• _Dataset excerpts_:
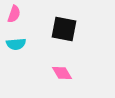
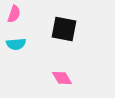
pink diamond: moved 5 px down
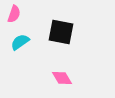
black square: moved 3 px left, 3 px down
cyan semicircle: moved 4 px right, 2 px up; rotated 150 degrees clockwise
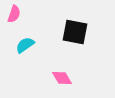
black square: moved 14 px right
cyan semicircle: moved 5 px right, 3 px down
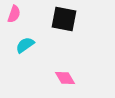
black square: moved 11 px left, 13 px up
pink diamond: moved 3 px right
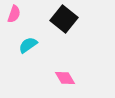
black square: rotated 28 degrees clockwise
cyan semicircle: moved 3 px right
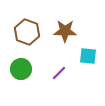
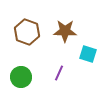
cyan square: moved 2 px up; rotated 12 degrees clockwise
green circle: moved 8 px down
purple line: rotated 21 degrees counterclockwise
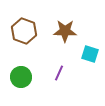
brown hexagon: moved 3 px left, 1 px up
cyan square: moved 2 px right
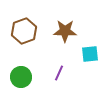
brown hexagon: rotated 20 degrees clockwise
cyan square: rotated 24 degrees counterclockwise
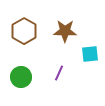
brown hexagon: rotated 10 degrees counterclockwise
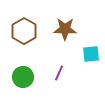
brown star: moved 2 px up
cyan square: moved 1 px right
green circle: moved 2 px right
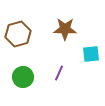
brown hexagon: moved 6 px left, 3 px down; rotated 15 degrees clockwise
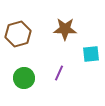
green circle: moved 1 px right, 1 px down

• _Directions for this task_:
Copy everything from the line "black square: moved 11 px left, 13 px up" down to the line "cyan semicircle: moved 3 px right", swapping "black square" for "gray square" and keeping all else the same. Omit the pictures from your copy.

• _Answer in full_:
gray square: moved 11 px left, 13 px up
pink diamond: moved 3 px right
gray square: rotated 28 degrees clockwise
cyan semicircle: moved 3 px right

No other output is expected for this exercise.